=== What you will do ===
Copy, from the data below, each line that has the word "RECT".

=== Task material ===
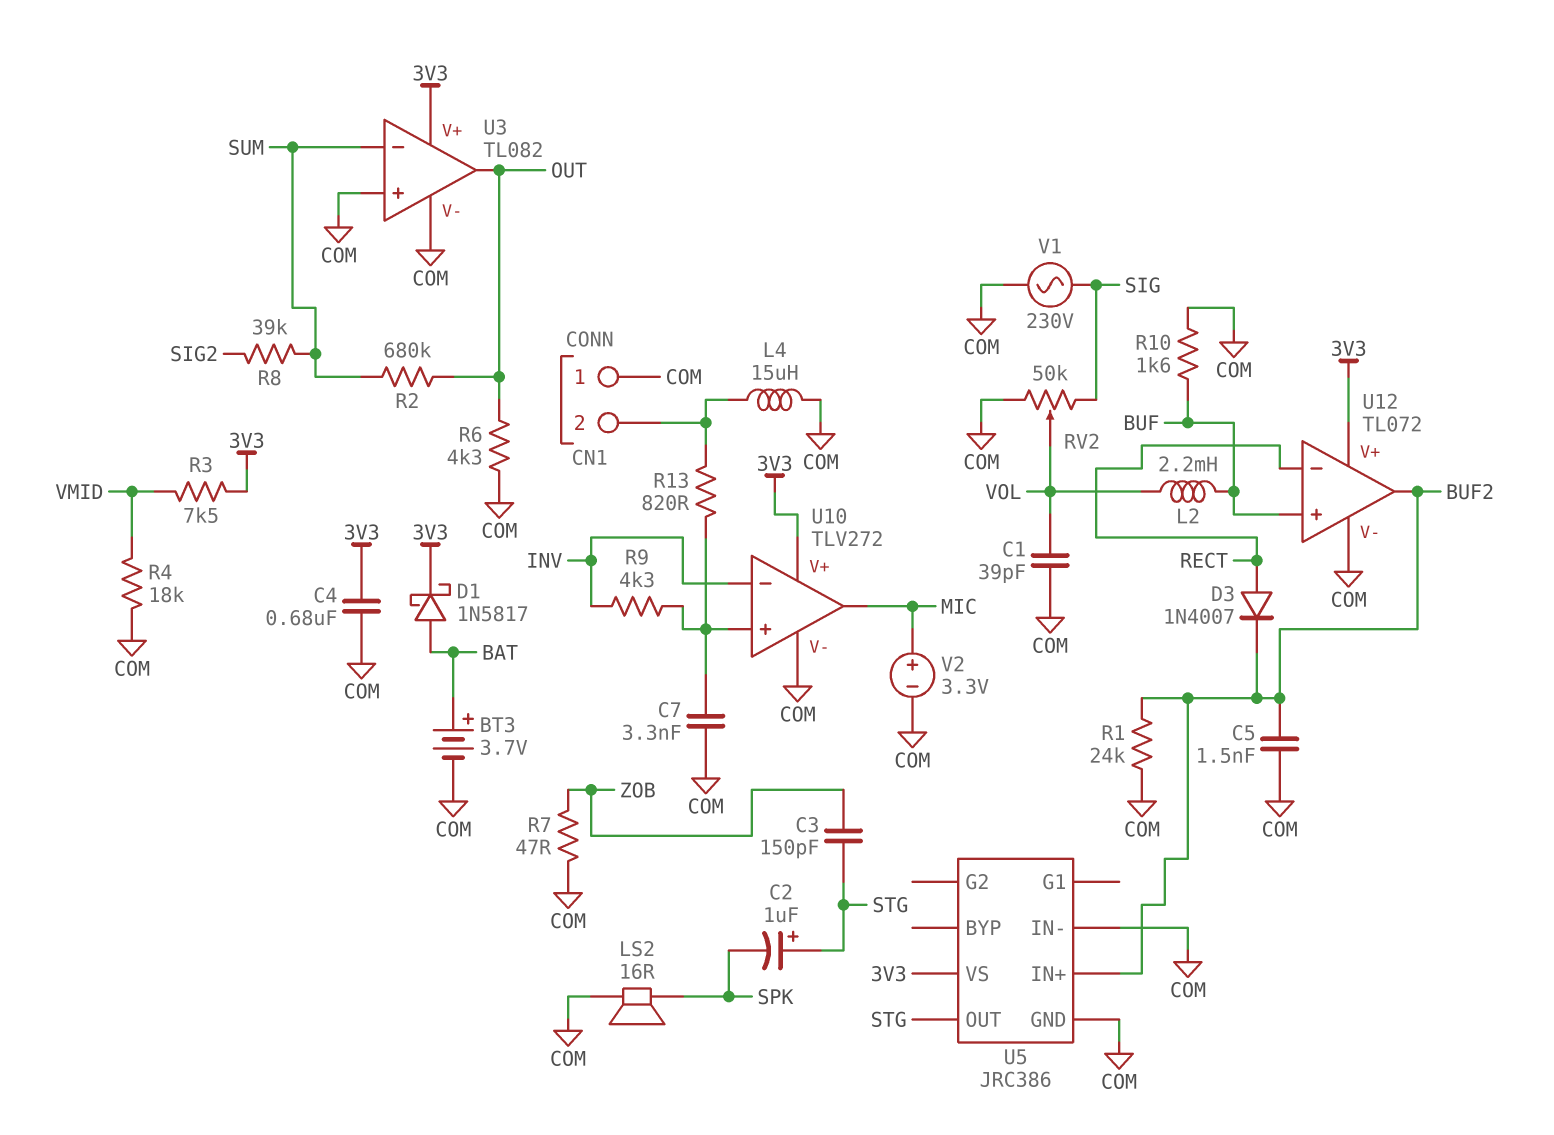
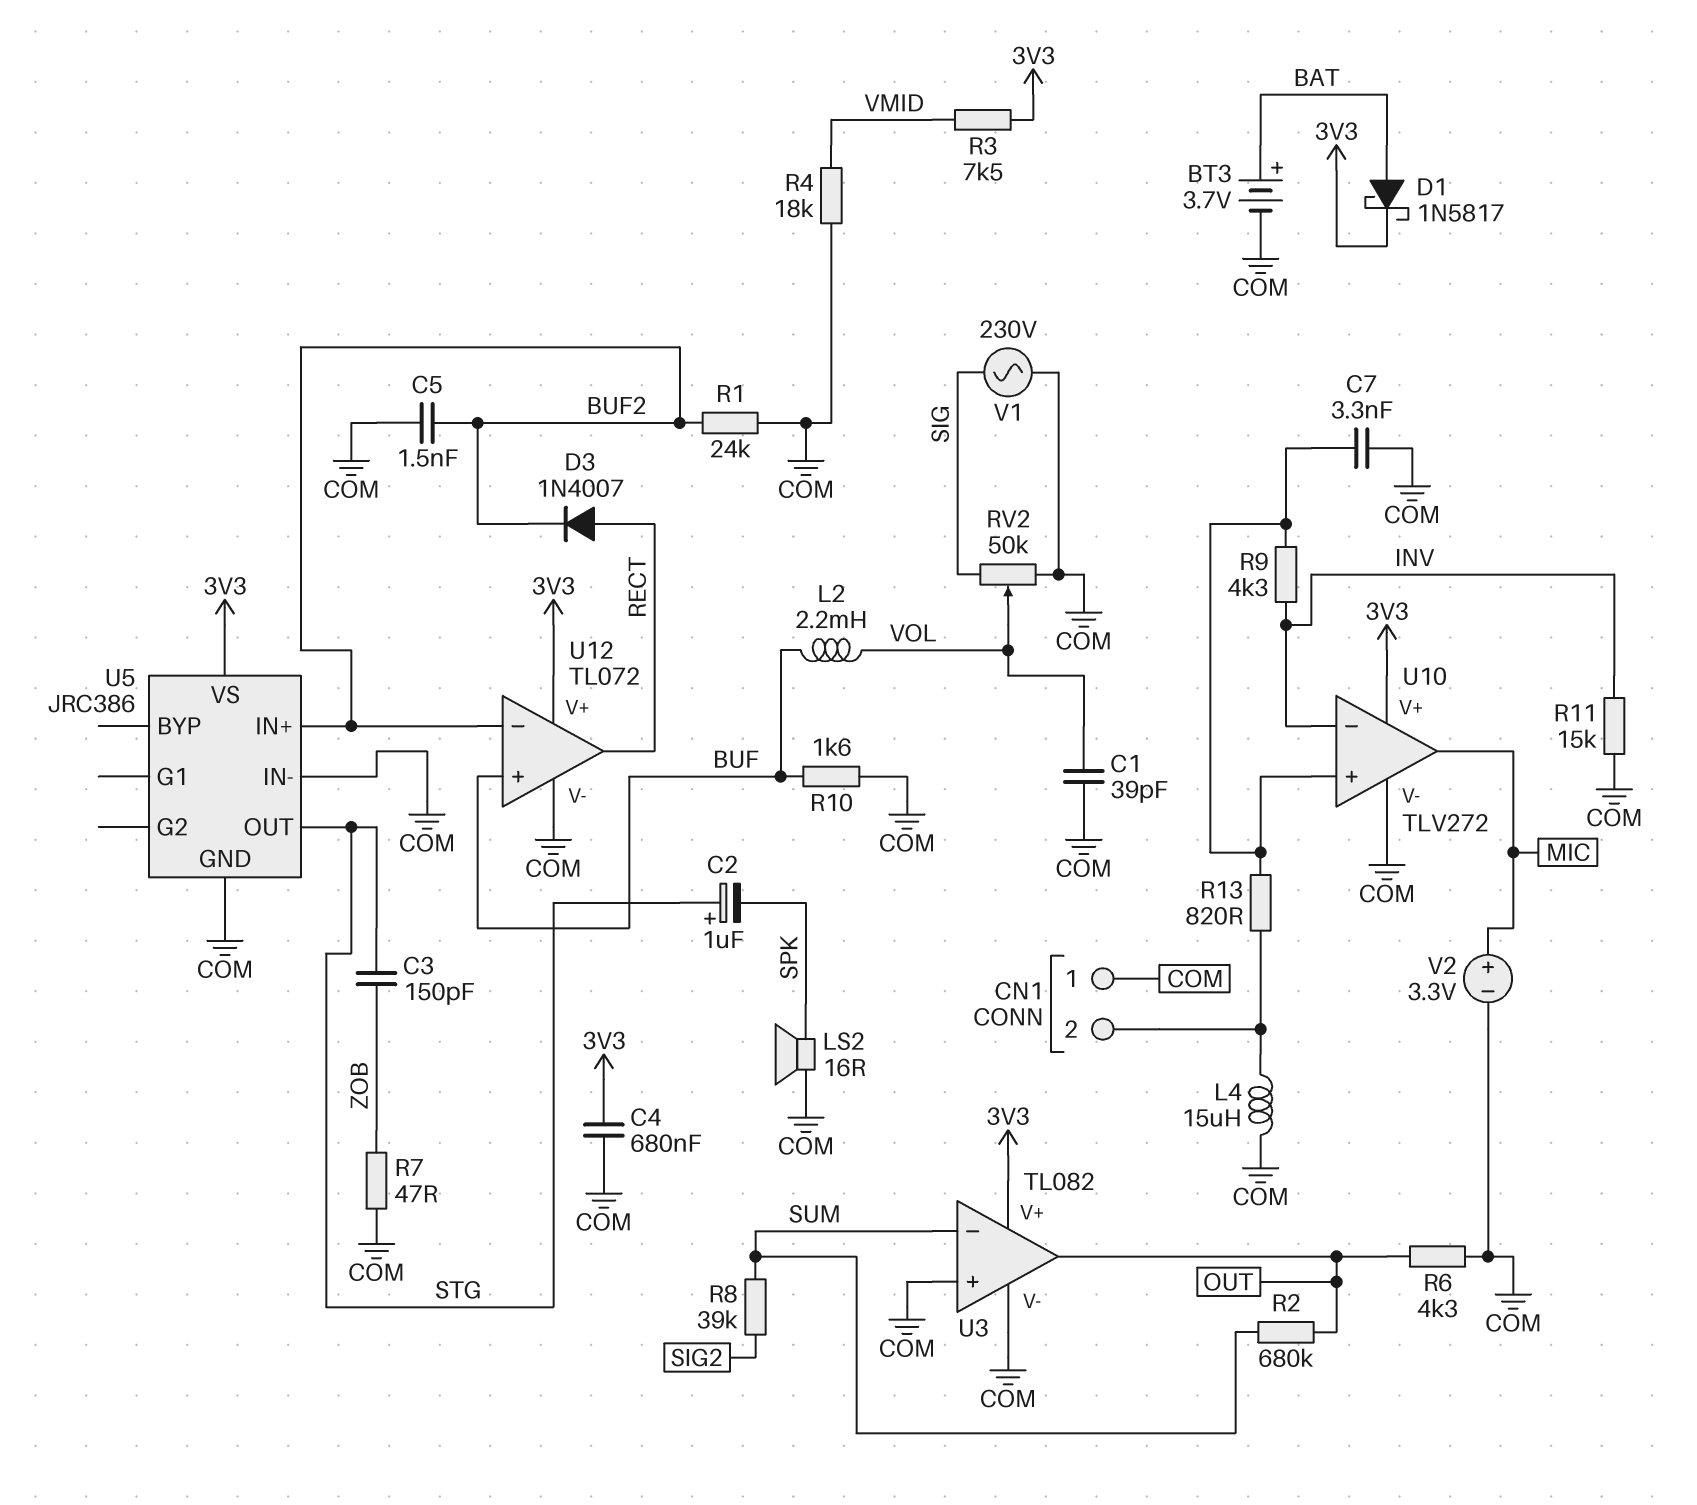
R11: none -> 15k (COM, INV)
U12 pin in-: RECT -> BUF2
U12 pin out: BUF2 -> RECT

...

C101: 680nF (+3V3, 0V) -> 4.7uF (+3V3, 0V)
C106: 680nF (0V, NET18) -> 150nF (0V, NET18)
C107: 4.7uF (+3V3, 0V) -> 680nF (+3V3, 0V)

=== Task response ===
U12 pin in-: RECT -> BUF2
U12 pin out: BUF2 -> RECT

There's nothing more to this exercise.